When copying the listing below, skip every picture and keep each word as it stands.

INFORMATION PROVIDED =
***
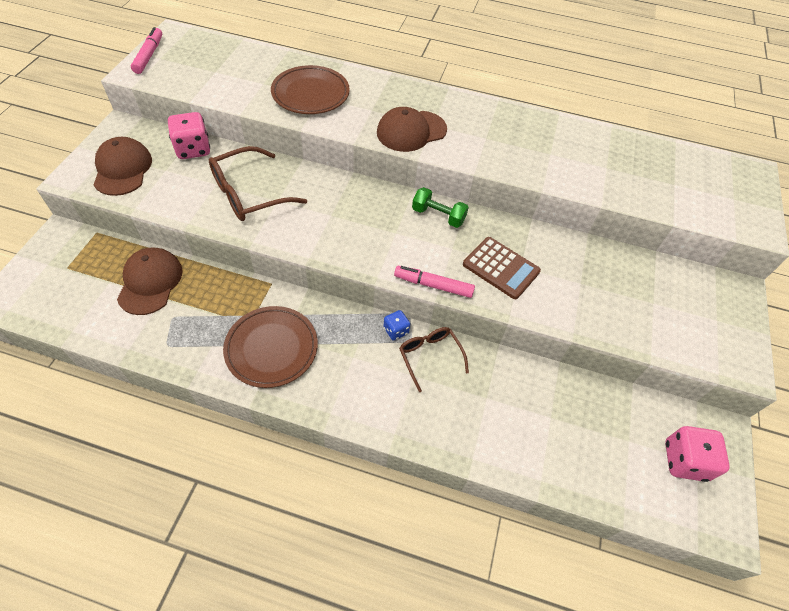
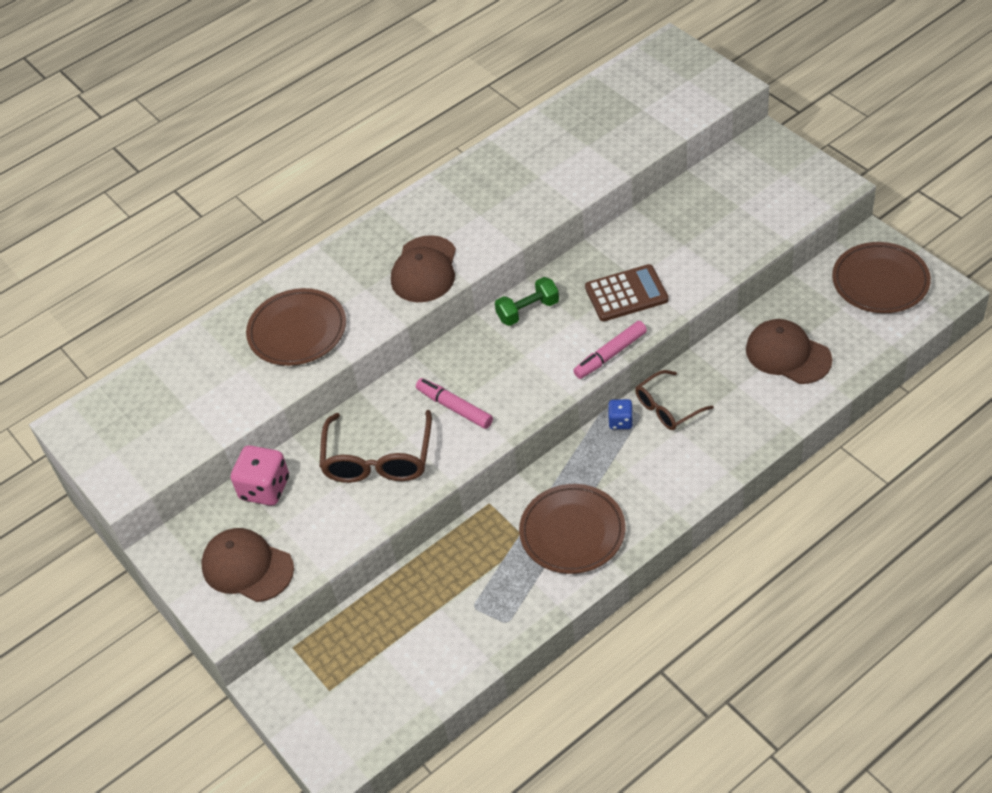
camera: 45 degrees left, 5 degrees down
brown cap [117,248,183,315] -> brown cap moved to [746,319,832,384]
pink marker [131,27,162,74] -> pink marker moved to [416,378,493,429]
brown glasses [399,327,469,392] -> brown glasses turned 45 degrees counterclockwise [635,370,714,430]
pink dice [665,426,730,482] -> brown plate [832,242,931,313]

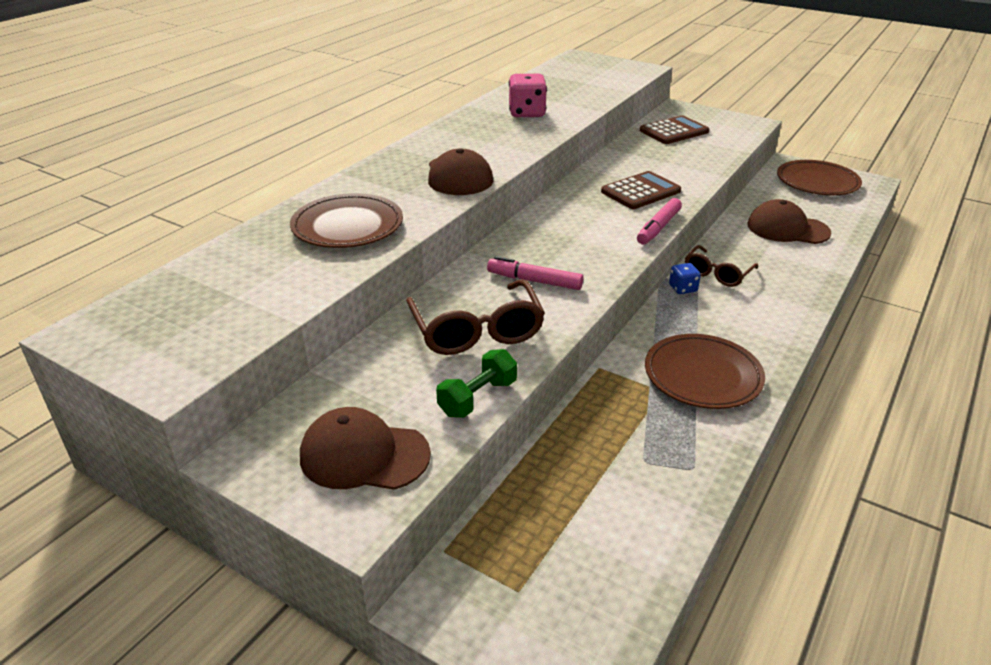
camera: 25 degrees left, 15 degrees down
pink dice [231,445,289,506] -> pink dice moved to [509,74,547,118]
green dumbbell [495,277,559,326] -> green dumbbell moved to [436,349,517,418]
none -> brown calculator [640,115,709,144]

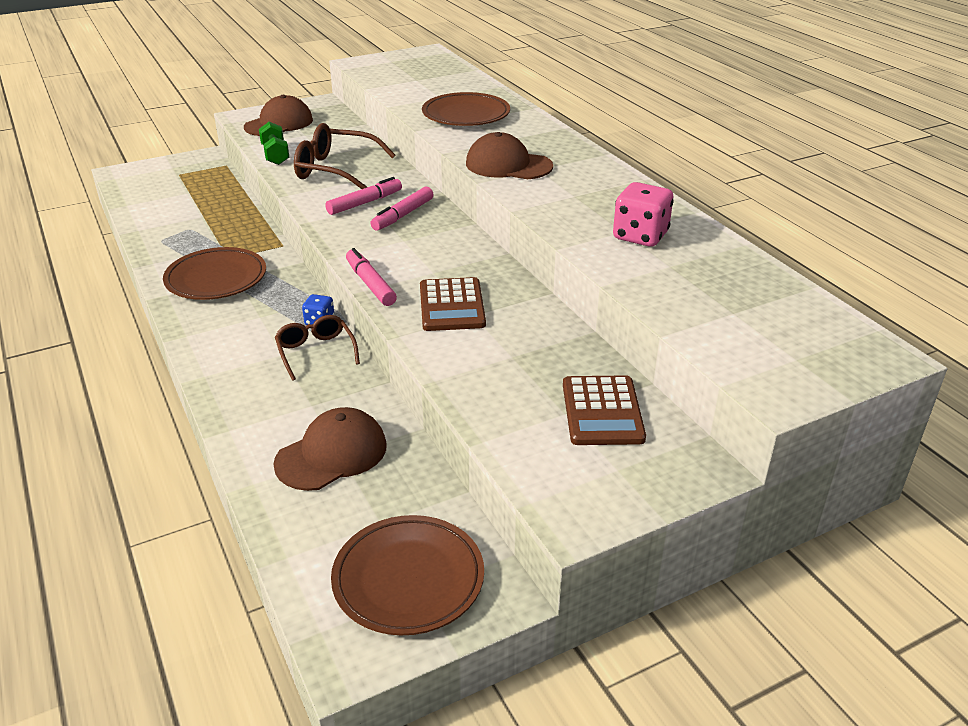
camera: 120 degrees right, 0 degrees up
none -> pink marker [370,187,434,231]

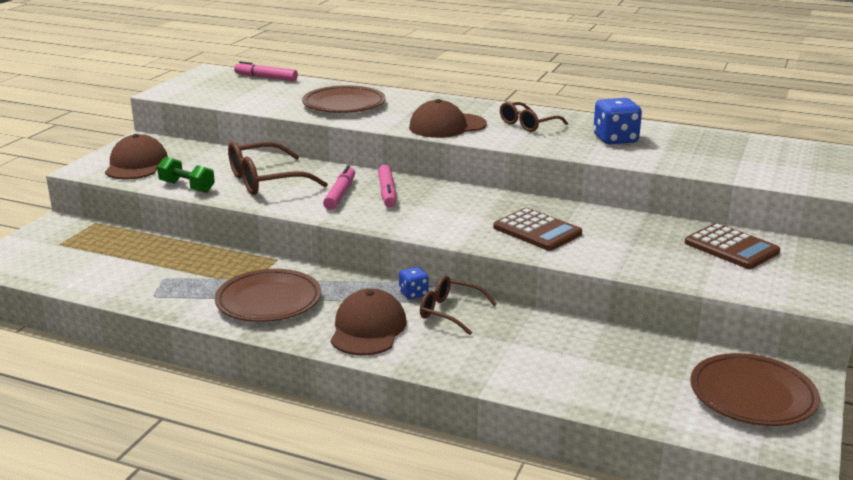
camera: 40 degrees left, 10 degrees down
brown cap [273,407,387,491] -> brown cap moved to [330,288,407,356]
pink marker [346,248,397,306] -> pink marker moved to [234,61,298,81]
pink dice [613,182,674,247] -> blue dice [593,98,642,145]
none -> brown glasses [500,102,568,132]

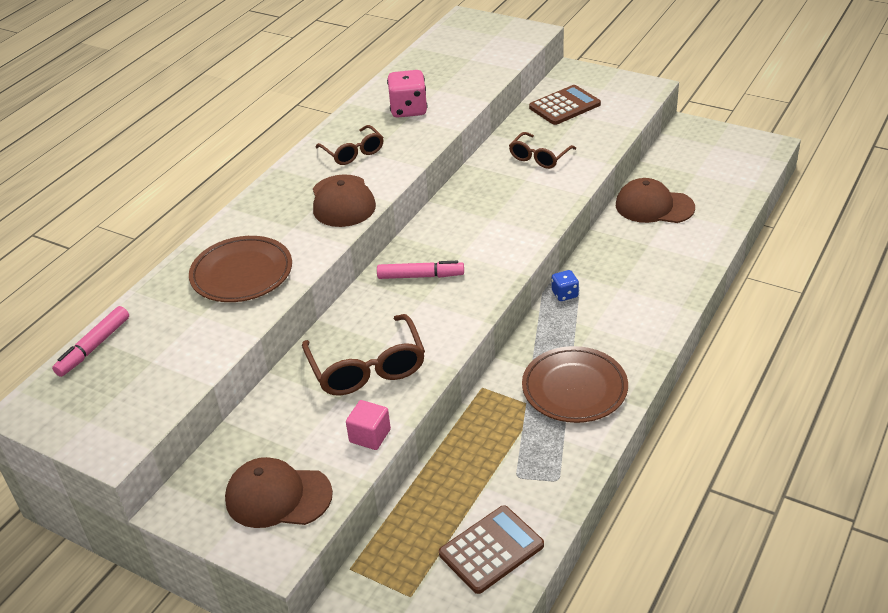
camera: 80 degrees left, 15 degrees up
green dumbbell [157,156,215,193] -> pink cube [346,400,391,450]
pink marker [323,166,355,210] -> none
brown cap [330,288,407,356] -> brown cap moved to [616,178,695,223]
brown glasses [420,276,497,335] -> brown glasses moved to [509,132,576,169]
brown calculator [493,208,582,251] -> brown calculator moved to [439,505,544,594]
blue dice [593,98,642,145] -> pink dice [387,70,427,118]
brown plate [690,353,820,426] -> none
***
FINAL ANSWER =
camera: 45 degrees left, 5 degrees down
brown cap [117,248,183,315] -> brown cap moved to [746,319,832,384]
pink marker [131,27,162,74] -> pink marker moved to [416,378,493,429]
brown glasses [399,327,469,392] -> brown glasses turned 45 degrees counterclockwise [635,370,714,430]
pink dice [665,426,730,482] -> brown plate [832,242,931,313]

camera: 25 degrees left, 15 degrees down
pink dice [231,445,289,506] -> pink dice moved to [509,74,547,118]
green dumbbell [495,277,559,326] -> green dumbbell moved to [436,349,517,418]
none -> brown calculator [640,115,709,144]

camera: 120 degrees right, 0 degrees up
none -> pink marker [370,187,434,231]

camera: 40 degrees left, 10 degrees down
brown cap [273,407,387,491] -> brown cap moved to [330,288,407,356]
pink marker [346,248,397,306] -> pink marker moved to [234,61,298,81]
pink dice [613,182,674,247] -> blue dice [593,98,642,145]
none -> brown glasses [500,102,568,132]

camera: 80 degrees left, 15 degrees up
green dumbbell [157,156,215,193] -> pink cube [346,400,391,450]
pink marker [323,166,355,210] -> none
brown cap [330,288,407,356] -> brown cap moved to [616,178,695,223]
brown glasses [420,276,497,335] -> brown glasses moved to [509,132,576,169]
brown calculator [493,208,582,251] -> brown calculator moved to [439,505,544,594]
blue dice [593,98,642,145] -> pink dice [387,70,427,118]
brown plate [690,353,820,426] -> none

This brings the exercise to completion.